Coordinate-based change listings
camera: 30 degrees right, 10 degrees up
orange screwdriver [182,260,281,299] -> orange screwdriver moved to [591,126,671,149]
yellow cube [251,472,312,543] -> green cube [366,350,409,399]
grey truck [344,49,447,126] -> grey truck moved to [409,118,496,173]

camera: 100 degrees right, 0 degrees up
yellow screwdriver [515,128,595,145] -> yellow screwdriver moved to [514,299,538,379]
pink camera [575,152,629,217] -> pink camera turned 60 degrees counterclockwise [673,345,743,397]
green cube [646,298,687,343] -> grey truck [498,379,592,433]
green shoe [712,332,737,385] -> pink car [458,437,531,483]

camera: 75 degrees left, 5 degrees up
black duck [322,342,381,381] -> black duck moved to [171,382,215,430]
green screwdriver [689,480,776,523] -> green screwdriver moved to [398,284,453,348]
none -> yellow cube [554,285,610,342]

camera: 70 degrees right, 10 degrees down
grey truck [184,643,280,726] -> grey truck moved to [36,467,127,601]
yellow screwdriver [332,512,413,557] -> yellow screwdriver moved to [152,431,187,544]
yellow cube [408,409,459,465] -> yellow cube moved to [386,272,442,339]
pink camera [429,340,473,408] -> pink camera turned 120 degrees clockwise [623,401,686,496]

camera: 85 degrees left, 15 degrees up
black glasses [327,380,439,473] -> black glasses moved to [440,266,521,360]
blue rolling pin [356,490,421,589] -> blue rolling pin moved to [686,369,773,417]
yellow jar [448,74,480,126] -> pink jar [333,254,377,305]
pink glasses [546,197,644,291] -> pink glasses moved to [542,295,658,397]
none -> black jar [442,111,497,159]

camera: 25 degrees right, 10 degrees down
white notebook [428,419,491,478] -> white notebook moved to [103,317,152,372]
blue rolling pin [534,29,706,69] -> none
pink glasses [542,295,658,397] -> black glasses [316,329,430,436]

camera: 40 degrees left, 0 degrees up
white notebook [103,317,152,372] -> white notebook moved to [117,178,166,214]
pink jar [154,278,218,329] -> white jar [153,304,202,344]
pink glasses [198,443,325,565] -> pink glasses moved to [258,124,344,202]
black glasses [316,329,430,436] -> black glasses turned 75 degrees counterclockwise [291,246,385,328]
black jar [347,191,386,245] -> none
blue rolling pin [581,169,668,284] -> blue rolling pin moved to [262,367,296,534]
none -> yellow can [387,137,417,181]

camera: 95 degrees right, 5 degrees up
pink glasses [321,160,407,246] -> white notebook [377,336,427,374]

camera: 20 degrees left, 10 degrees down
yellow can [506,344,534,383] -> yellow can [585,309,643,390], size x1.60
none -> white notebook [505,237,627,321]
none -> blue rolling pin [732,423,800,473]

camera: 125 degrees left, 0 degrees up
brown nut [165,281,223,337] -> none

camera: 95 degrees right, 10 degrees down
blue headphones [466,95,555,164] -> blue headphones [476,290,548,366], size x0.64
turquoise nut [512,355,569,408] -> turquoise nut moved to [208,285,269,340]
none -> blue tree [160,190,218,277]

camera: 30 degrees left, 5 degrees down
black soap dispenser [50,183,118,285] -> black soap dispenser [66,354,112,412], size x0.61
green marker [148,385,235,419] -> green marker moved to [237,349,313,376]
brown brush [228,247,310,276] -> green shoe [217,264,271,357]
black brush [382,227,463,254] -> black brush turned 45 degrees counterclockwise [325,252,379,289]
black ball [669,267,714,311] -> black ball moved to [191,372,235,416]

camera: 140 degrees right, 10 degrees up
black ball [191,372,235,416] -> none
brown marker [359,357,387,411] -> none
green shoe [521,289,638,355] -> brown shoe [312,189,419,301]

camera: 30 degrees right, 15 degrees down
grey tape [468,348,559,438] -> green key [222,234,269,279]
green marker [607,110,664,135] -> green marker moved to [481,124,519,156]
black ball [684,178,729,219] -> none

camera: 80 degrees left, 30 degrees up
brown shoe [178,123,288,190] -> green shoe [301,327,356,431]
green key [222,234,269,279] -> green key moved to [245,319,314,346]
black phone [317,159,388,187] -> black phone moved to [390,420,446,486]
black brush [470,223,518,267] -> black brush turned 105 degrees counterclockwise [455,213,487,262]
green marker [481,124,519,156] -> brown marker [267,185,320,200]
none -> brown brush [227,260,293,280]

# Required action:
The lines from the start of the entries above through the line containing "grey truck [184,643,280,726]" are the ones to return, please; copy them exactly and include both ends.

# Final answer:
camera: 30 degrees right, 10 degrees up
orange screwdriver [182,260,281,299] -> orange screwdriver moved to [591,126,671,149]
yellow cube [251,472,312,543] -> green cube [366,350,409,399]
grey truck [344,49,447,126] -> grey truck moved to [409,118,496,173]

camera: 100 degrees right, 0 degrees up
yellow screwdriver [515,128,595,145] -> yellow screwdriver moved to [514,299,538,379]
pink camera [575,152,629,217] -> pink camera turned 60 degrees counterclockwise [673,345,743,397]
green cube [646,298,687,343] -> grey truck [498,379,592,433]
green shoe [712,332,737,385] -> pink car [458,437,531,483]

camera: 75 degrees left, 5 degrees up
black duck [322,342,381,381] -> black duck moved to [171,382,215,430]
green screwdriver [689,480,776,523] -> green screwdriver moved to [398,284,453,348]
none -> yellow cube [554,285,610,342]

camera: 70 degrees right, 10 degrees down
grey truck [184,643,280,726] -> grey truck moved to [36,467,127,601]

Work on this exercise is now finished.